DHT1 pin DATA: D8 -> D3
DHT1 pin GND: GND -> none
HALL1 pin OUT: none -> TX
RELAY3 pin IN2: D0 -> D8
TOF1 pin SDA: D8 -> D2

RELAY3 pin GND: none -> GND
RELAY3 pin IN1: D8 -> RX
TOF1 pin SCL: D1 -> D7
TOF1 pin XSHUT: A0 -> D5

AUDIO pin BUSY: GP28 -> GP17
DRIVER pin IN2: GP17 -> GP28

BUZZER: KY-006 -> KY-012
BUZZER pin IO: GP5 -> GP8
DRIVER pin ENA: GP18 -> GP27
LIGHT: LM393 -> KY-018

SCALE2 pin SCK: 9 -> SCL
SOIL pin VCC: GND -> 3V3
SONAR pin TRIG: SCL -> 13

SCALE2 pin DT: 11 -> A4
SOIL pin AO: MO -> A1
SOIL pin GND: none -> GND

== Your objective ==
Every line of the listing must be transcribed exactly.

== Answer box ==
DHT1 pin DATA: D8 -> D3
DHT1 pin GND: GND -> none
HALL1 pin OUT: none -> TX
RELAY3 pin IN2: D0 -> D8
TOF1 pin SDA: D8 -> D2

RELAY3 pin GND: none -> GND
RELAY3 pin IN1: D8 -> RX
TOF1 pin SCL: D1 -> D7
TOF1 pin XSHUT: A0 -> D5

AUDIO pin BUSY: GP28 -> GP17
DRIVER pin IN2: GP17 -> GP28

BUZZER: KY-006 -> KY-012
BUZZER pin IO: GP5 -> GP8
DRIVER pin ENA: GP18 -> GP27
LIGHT: LM393 -> KY-018

SCALE2 pin SCK: 9 -> SCL
SOIL pin VCC: GND -> 3V3
SONAR pin TRIG: SCL -> 13

SCALE2 pin DT: 11 -> A4
SOIL pin AO: MO -> A1
SOIL pin GND: none -> GND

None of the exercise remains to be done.